---------- RECORD EXTRACTS ----------

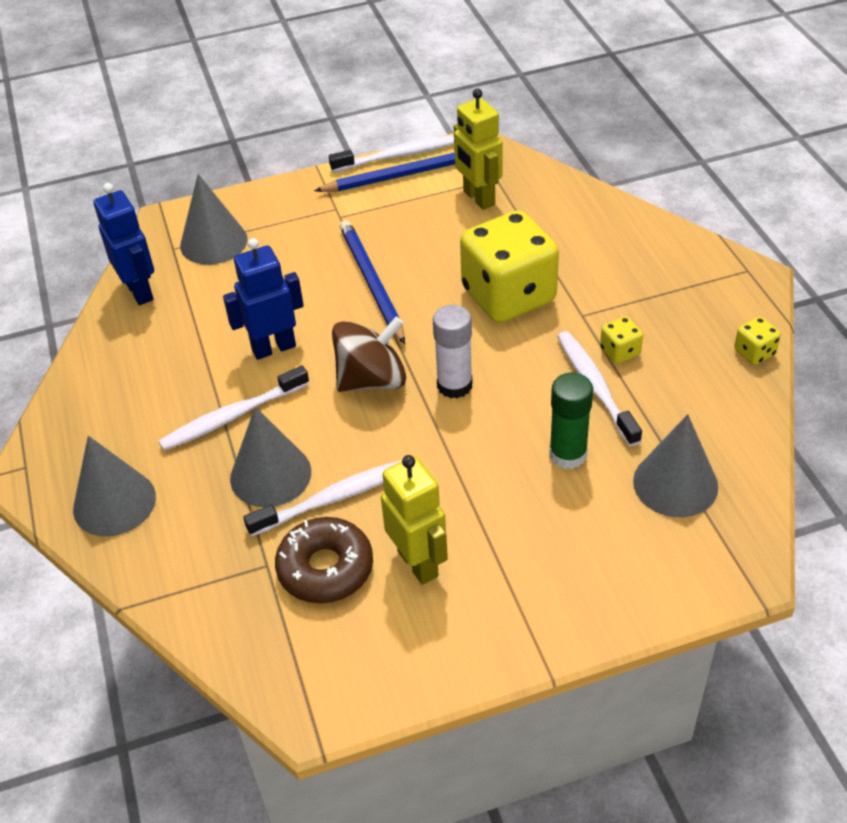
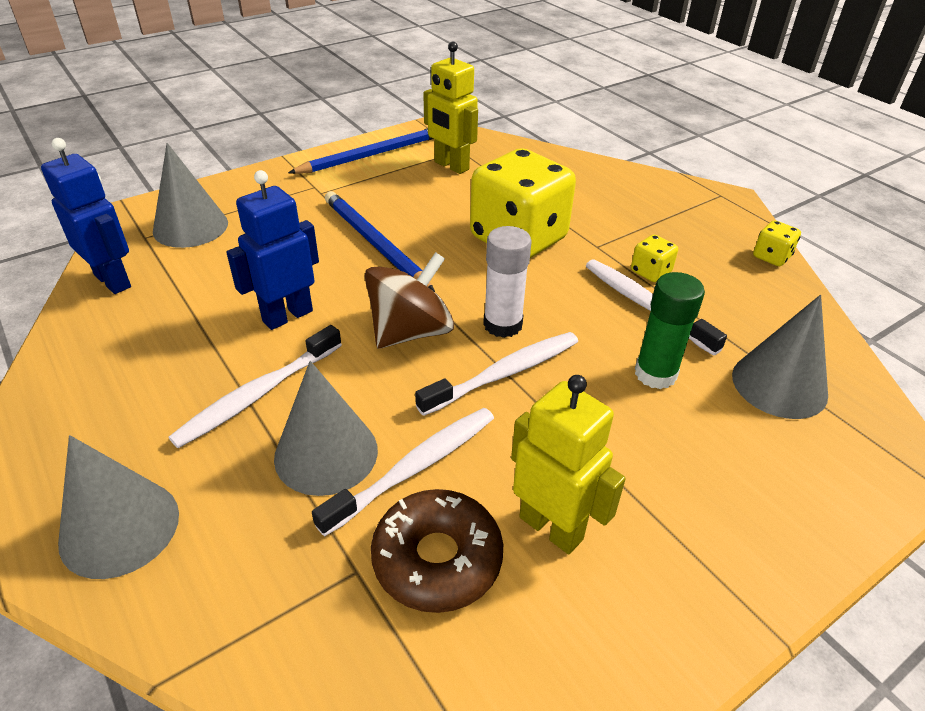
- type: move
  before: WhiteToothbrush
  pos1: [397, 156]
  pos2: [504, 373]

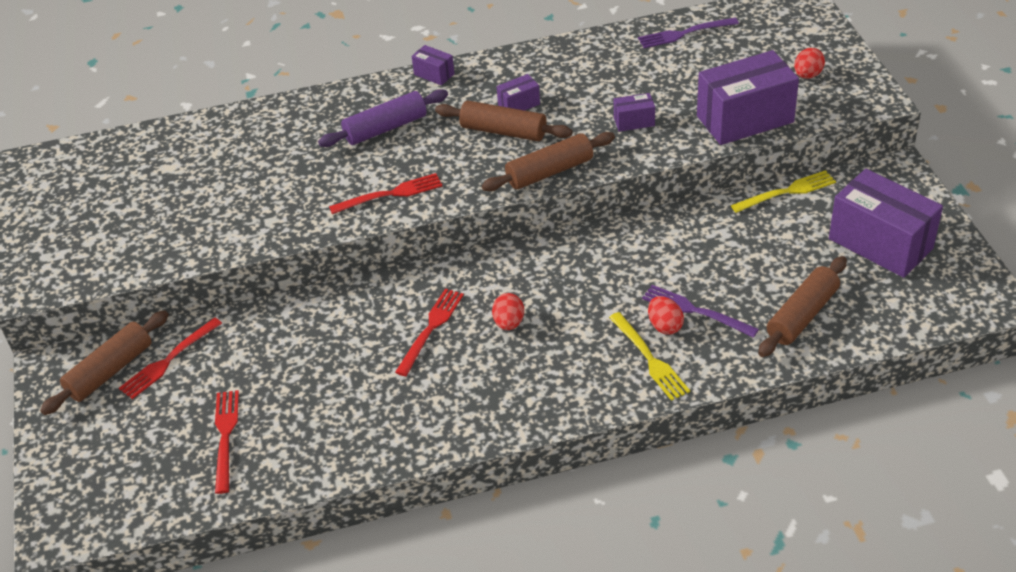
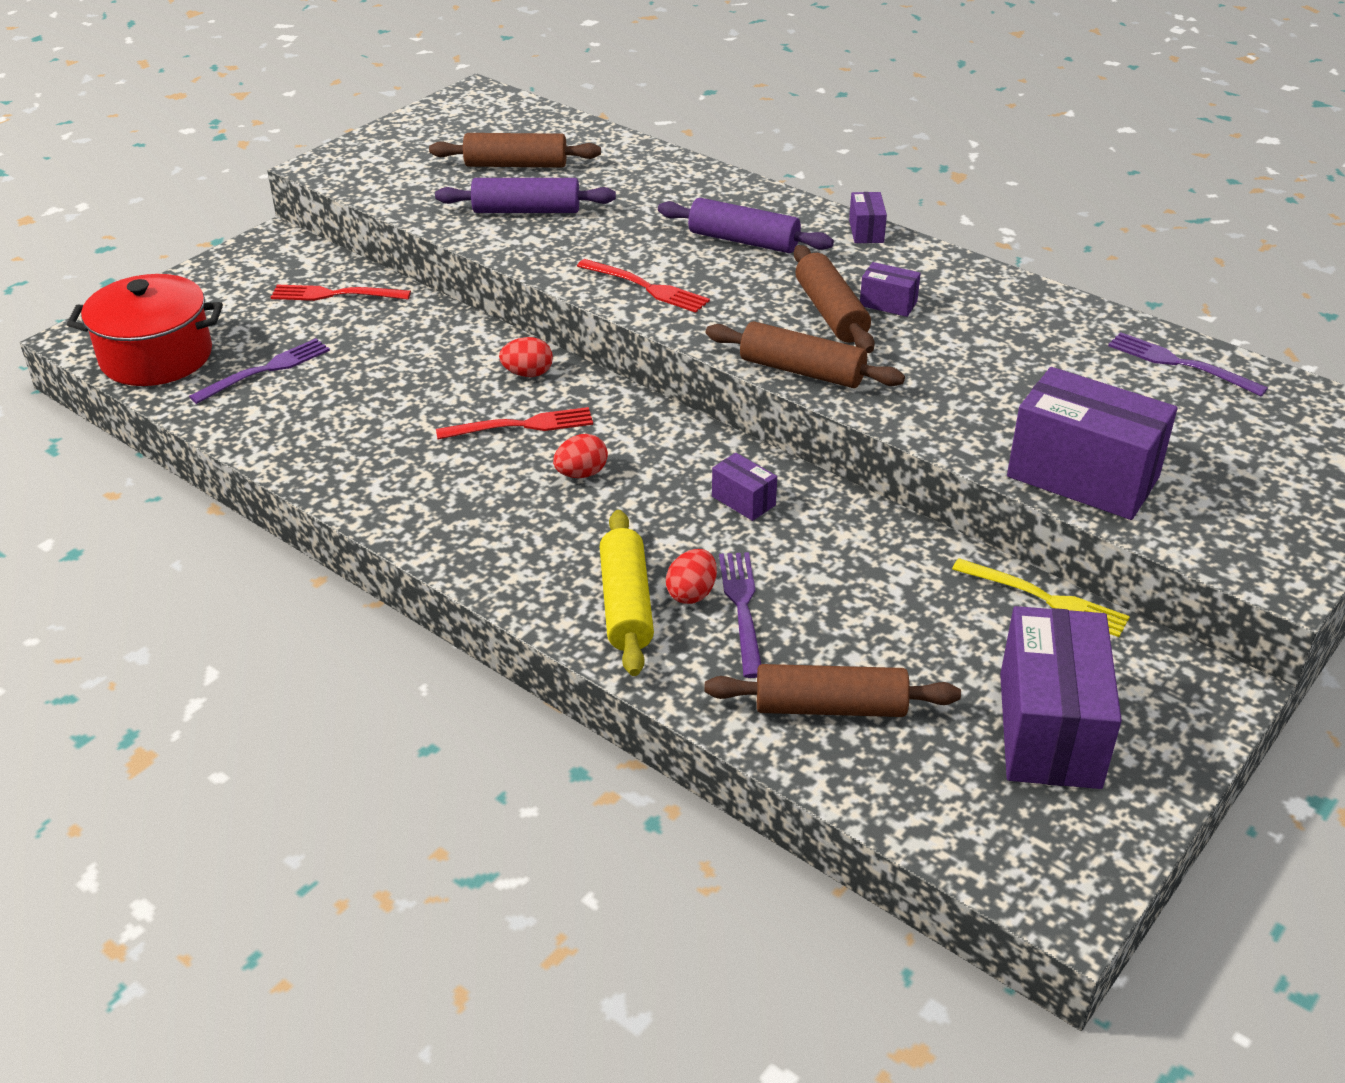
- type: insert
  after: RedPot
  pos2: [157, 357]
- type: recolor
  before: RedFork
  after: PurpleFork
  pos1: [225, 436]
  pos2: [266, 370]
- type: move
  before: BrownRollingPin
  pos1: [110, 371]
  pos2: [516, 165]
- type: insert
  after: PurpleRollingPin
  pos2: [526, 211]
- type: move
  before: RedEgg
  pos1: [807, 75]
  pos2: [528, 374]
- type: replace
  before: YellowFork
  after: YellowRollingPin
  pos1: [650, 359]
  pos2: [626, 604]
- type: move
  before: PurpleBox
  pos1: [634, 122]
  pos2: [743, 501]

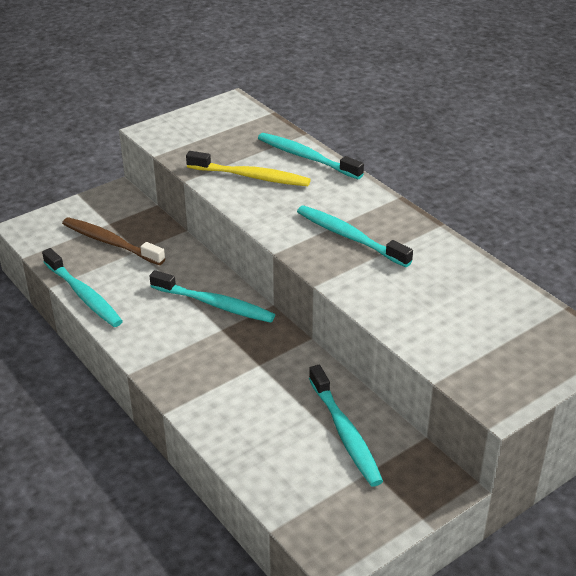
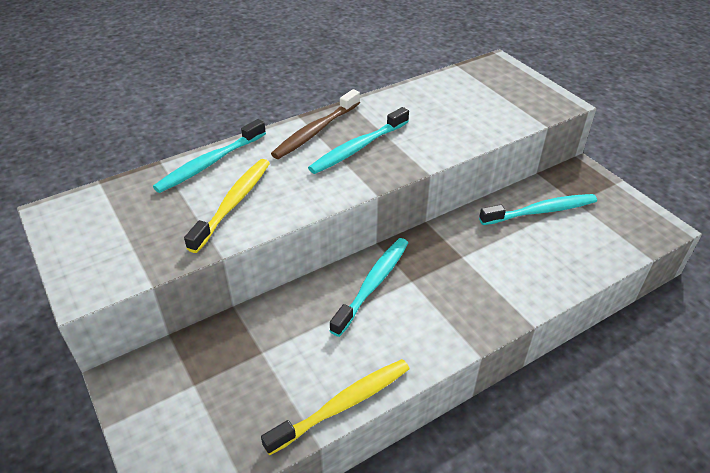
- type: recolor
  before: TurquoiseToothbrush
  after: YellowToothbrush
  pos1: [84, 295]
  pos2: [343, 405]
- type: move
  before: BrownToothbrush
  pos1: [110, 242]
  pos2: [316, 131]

----------

**WHAT IS NEEDED**
Each line from the one that contains "before: WhiteToothbrush" to the end of the listing must be quoted exactly; no other line and no picture belongs in the copy.

**OUTPUT OF THE TASK**
  before: WhiteToothbrush
  pos1: [397, 156]
  pos2: [504, 373]

- type: insert
  after: RedPot
  pos2: [157, 357]
- type: recolor
  before: RedFork
  after: PurpleFork
  pos1: [225, 436]
  pos2: [266, 370]
- type: move
  before: BrownRollingPin
  pos1: [110, 371]
  pos2: [516, 165]
- type: insert
  after: PurpleRollingPin
  pos2: [526, 211]
- type: move
  before: RedEgg
  pos1: [807, 75]
  pos2: [528, 374]
- type: replace
  before: YellowFork
  after: YellowRollingPin
  pos1: [650, 359]
  pos2: [626, 604]
- type: move
  before: PurpleBox
  pos1: [634, 122]
  pos2: [743, 501]

- type: recolor
  before: TurquoiseToothbrush
  after: YellowToothbrush
  pos1: [84, 295]
  pos2: [343, 405]
- type: move
  before: BrownToothbrush
  pos1: [110, 242]
  pos2: [316, 131]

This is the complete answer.